» **Records for the task**
=-=-=

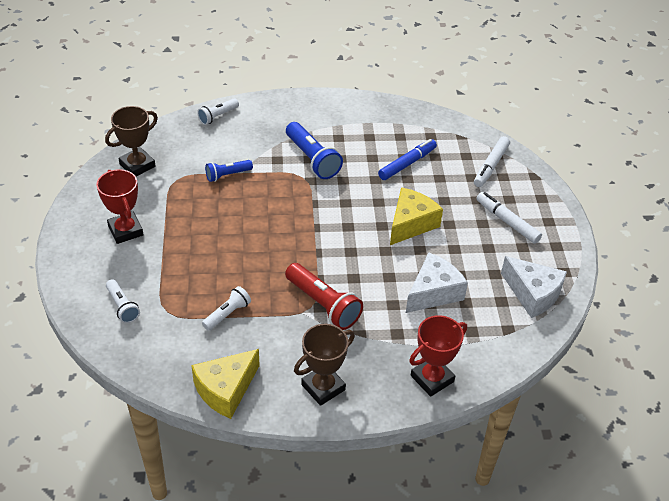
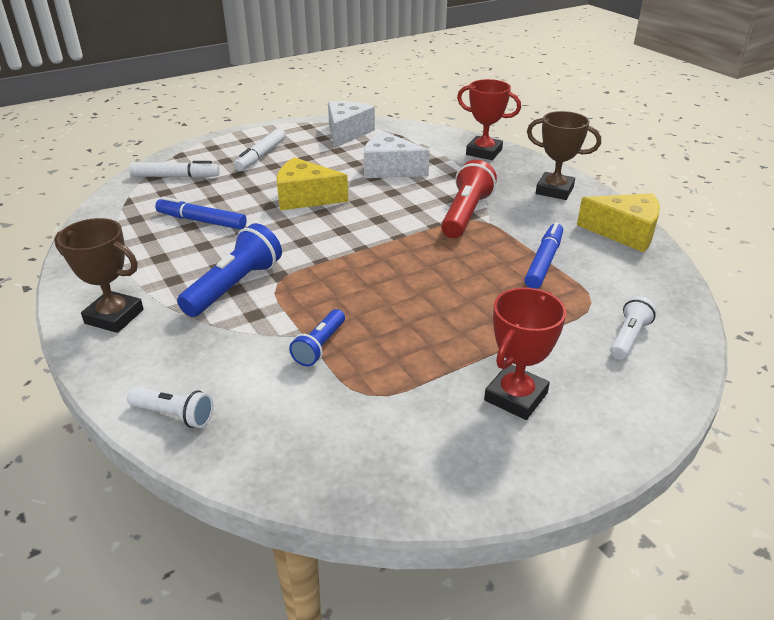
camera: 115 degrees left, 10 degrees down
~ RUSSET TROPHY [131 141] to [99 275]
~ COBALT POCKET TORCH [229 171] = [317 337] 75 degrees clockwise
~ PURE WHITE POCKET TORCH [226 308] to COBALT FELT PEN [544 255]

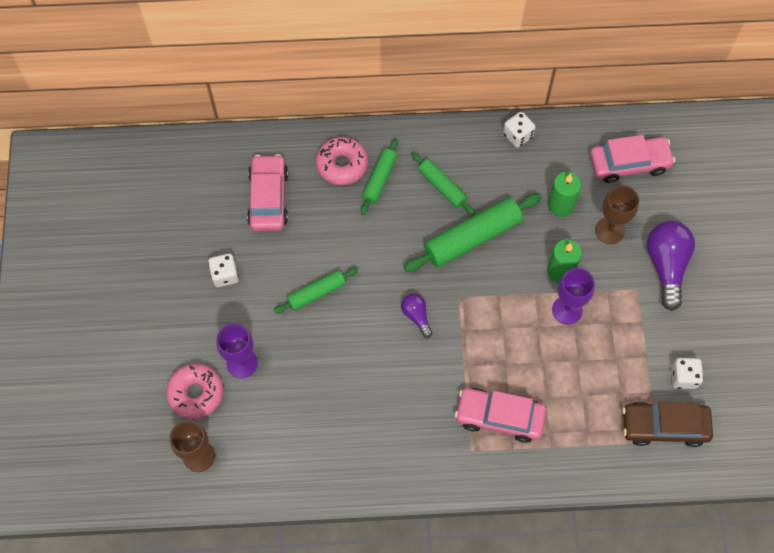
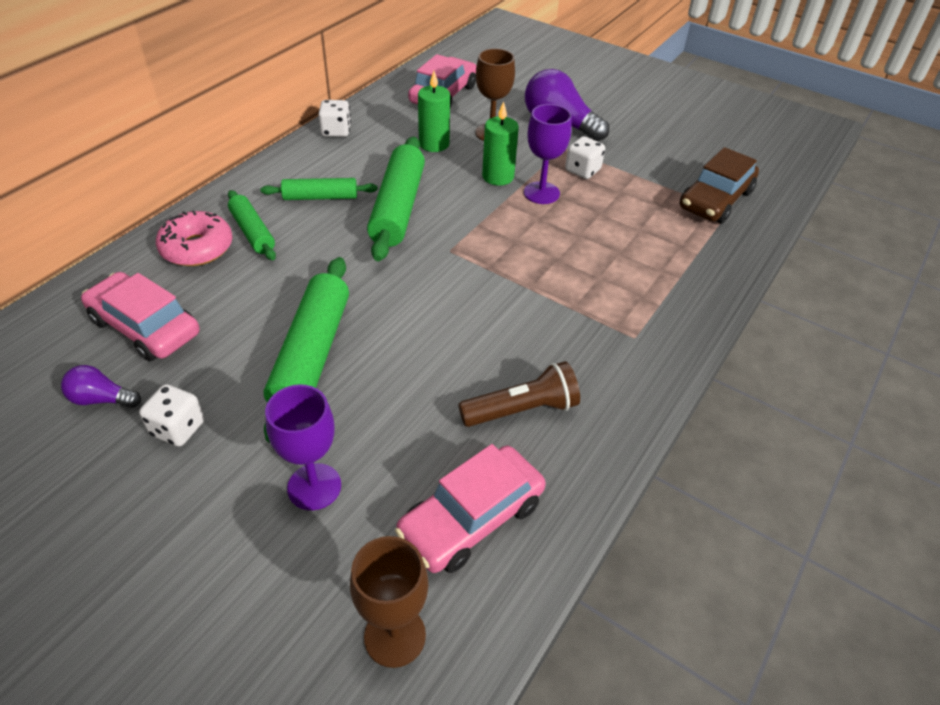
camera: 55 degrees left, 20 degrees down
~ LEAF-GREEN PASTRY ROLLER [316 291] = [306 350] x1.72
~ VIOLET LIGHTBULB [417 315] to [101 386]
~ PURE WHITE DICE [687 373] to [585 157]
- PINK DOUGHNUT [194 391]
~ PINK CAR [500 415] to [470 508]
+ RUSSET POCKET TORCH [519 394]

=-=-=

» **Problem description**
Find the line with "to [99 275]" in the entries above. Set down exactly every line from it up to and including the line with "to [470 508]", images excluded.

» **Answer to this exercise**
~ RUSSET TROPHY [131 141] to [99 275]
~ COBALT POCKET TORCH [229 171] = [317 337] 75 degrees clockwise
~ PURE WHITE POCKET TORCH [226 308] to COBALT FELT PEN [544 255]

camera: 55 degrees left, 20 degrees down
~ LEAF-GREEN PASTRY ROLLER [316 291] = [306 350] x1.72
~ VIOLET LIGHTBULB [417 315] to [101 386]
~ PURE WHITE DICE [687 373] to [585 157]
- PINK DOUGHNUT [194 391]
~ PINK CAR [500 415] to [470 508]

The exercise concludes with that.